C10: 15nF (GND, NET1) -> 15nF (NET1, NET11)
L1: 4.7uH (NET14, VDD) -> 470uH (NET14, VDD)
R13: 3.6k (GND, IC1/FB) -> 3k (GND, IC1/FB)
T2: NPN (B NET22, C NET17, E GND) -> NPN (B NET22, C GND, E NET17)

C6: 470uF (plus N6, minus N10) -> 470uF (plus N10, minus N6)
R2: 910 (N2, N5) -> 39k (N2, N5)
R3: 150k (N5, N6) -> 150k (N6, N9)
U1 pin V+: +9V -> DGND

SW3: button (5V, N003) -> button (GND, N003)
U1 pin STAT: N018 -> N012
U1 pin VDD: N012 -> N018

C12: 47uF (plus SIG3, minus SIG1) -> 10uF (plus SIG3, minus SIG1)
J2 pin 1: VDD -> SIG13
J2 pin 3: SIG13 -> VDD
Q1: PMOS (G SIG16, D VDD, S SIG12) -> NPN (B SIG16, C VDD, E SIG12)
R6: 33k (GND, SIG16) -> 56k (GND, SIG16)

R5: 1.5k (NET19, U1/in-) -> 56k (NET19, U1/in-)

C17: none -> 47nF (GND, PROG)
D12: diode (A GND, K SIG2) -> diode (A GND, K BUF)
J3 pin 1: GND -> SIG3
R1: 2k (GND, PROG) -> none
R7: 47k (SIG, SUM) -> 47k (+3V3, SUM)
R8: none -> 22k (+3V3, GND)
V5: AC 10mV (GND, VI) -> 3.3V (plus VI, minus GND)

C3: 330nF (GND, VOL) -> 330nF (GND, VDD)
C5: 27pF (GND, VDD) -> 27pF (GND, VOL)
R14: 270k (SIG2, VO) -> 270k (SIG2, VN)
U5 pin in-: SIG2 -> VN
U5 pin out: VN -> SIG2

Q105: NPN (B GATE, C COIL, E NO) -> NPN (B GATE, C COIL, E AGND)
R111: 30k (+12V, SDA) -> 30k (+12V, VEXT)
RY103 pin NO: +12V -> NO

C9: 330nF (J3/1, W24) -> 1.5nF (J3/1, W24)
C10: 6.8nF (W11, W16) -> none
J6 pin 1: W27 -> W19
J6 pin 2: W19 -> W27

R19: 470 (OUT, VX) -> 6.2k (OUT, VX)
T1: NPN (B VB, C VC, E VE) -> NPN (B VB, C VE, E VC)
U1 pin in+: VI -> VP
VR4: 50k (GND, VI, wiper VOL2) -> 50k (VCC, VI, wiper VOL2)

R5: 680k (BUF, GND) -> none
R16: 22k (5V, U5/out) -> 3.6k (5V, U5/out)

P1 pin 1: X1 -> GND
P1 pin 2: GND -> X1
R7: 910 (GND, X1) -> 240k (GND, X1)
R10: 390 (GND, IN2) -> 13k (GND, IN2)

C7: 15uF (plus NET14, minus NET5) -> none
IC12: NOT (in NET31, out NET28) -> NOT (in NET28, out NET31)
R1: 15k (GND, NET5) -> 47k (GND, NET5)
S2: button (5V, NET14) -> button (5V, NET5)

○ ○ ○

§ Task:
Exactly and only the lines from the one containing "R3: 150k (N5, N6) -> 150k (N6, N9)" to the end of the entries above are to be written out.

§ Solution to this exercise:
R3: 150k (N5, N6) -> 150k (N6, N9)
U1 pin V+: +9V -> DGND

SW3: button (5V, N003) -> button (GND, N003)
U1 pin STAT: N018 -> N012
U1 pin VDD: N012 -> N018

C12: 47uF (plus SIG3, minus SIG1) -> 10uF (plus SIG3, minus SIG1)
J2 pin 1: VDD -> SIG13
J2 pin 3: SIG13 -> VDD
Q1: PMOS (G SIG16, D VDD, S SIG12) -> NPN (B SIG16, C VDD, E SIG12)
R6: 33k (GND, SIG16) -> 56k (GND, SIG16)

R5: 1.5k (NET19, U1/in-) -> 56k (NET19, U1/in-)

C17: none -> 47nF (GND, PROG)
D12: diode (A GND, K SIG2) -> diode (A GND, K BUF)
J3 pin 1: GND -> SIG3
R1: 2k (GND, PROG) -> none
R7: 47k (SIG, SUM) -> 47k (+3V3, SUM)
R8: none -> 22k (+3V3, GND)
V5: AC 10mV (GND, VI) -> 3.3V (plus VI, minus GND)

C3: 330nF (GND, VOL) -> 330nF (GND, VDD)
C5: 27pF (GND, VDD) -> 27pF (GND, VOL)
R14: 270k (SIG2, VO) -> 270k (SIG2, VN)
U5 pin in-: SIG2 -> VN
U5 pin out: VN -> SIG2

Q105: NPN (B GATE, C COIL, E NO) -> NPN (B GATE, C COIL, E AGND)
R111: 30k (+12V, SDA) -> 30k (+12V, VEXT)
RY103 pin NO: +12V -> NO

C9: 330nF (J3/1, W24) -> 1.5nF (J3/1, W24)
C10: 6.8nF (W11, W16) -> none
J6 pin 1: W27 -> W19
J6 pin 2: W19 -> W27

R19: 470 (OUT, VX) -> 6.2k (OUT, VX)
T1: NPN (B VB, C VC, E VE) -> NPN (B VB, C VE, E VC)
U1 pin in+: VI -> VP
VR4: 50k (GND, VI, wiper VOL2) -> 50k (VCC, VI, wiper VOL2)

R5: 680k (BUF, GND) -> none
R16: 22k (5V, U5/out) -> 3.6k (5V, U5/out)

P1 pin 1: X1 -> GND
P1 pin 2: GND -> X1
R7: 910 (GND, X1) -> 240k (GND, X1)
R10: 390 (GND, IN2) -> 13k (GND, IN2)

C7: 15uF (plus NET14, minus NET5) -> none
IC12: NOT (in NET31, out NET28) -> NOT (in NET28, out NET31)
R1: 15k (GND, NET5) -> 47k (GND, NET5)
S2: button (5V, NET14) -> button (5V, NET5)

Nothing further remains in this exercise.